The problem: Of the entries below, repeat exactly only those lines from the one containing "turquoise can (2nd from left)" through the last line, with pictures omitted.

Segment Open

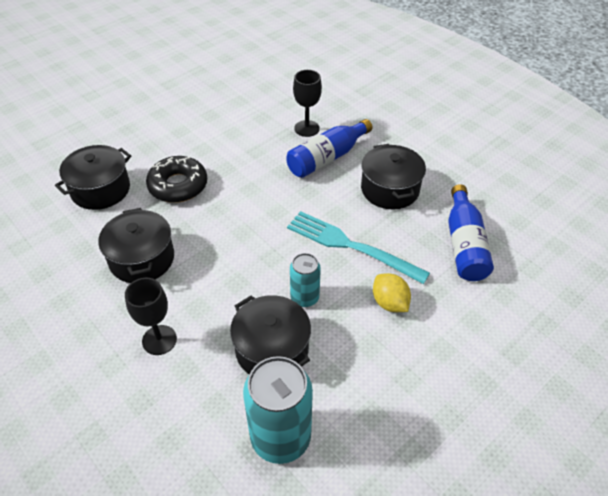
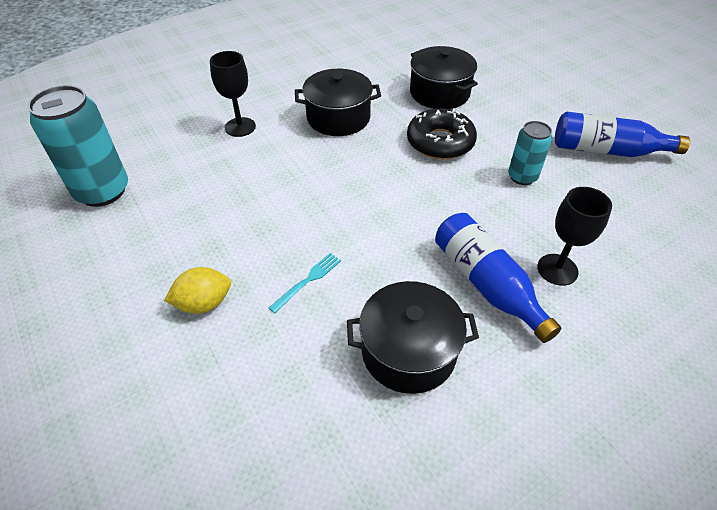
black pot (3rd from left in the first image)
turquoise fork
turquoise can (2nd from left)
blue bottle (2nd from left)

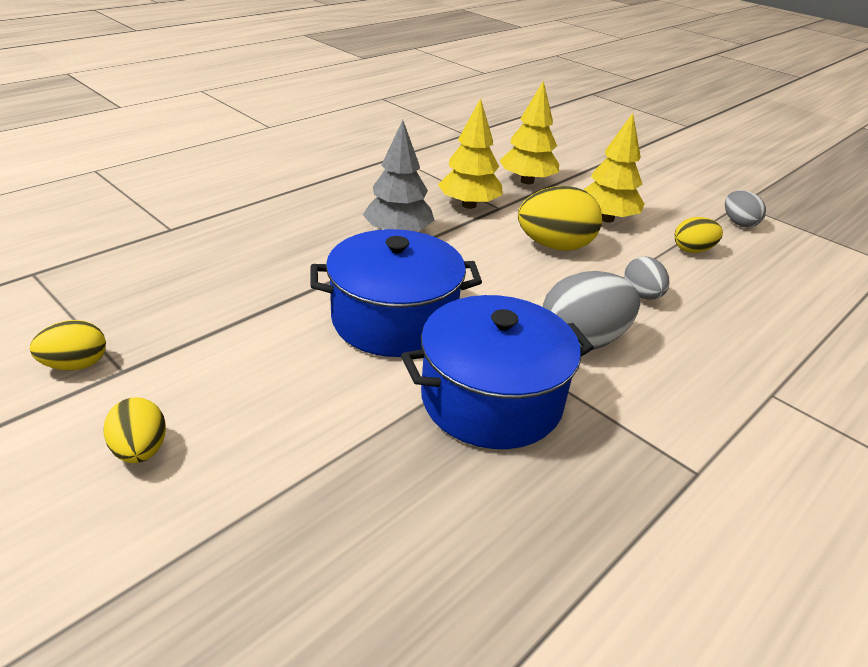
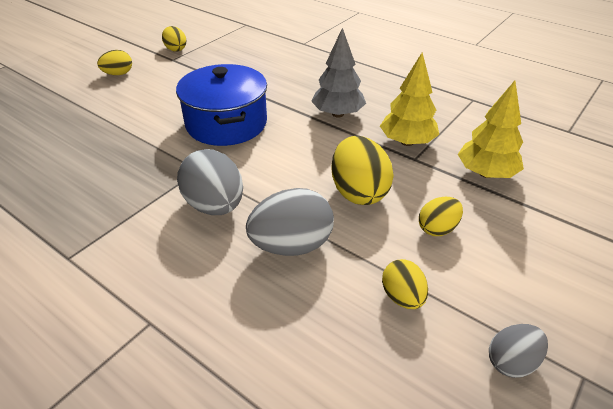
blue pot (2nd from left in the first image)
yellow egg (5th from left)
grey egg (2nd from left)

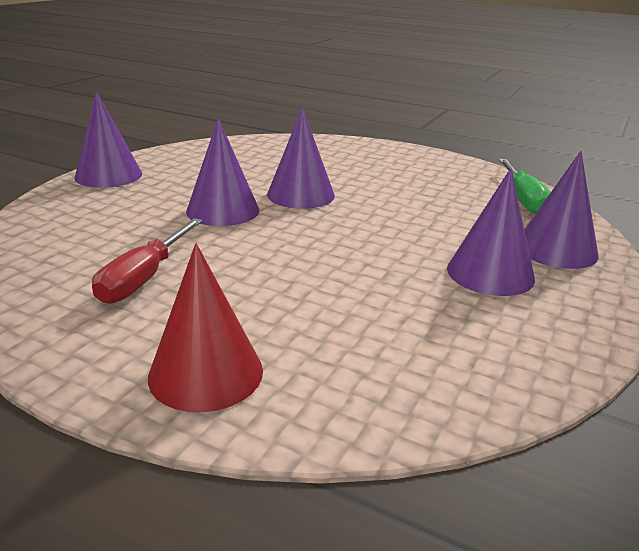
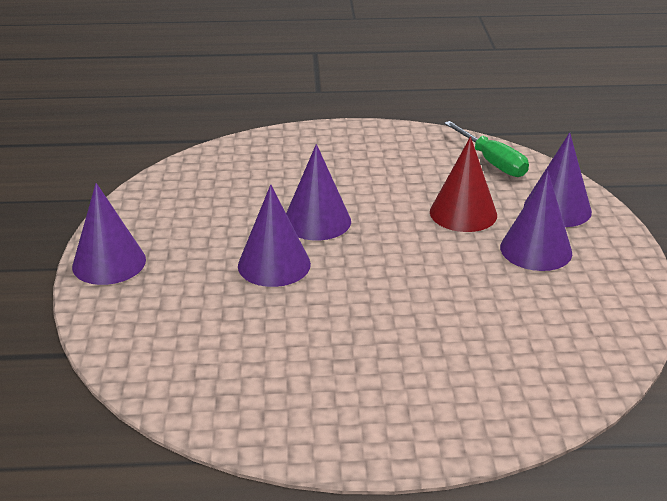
red screwdriver
red cone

Segment Closed

Solution to this exercise:
turquoise can (2nd from left)
blue bottle (2nd from left)

blue pot (2nd from left in the first image)
yellow egg (5th from left)
grey egg (2nd from left)

red screwdriver
red cone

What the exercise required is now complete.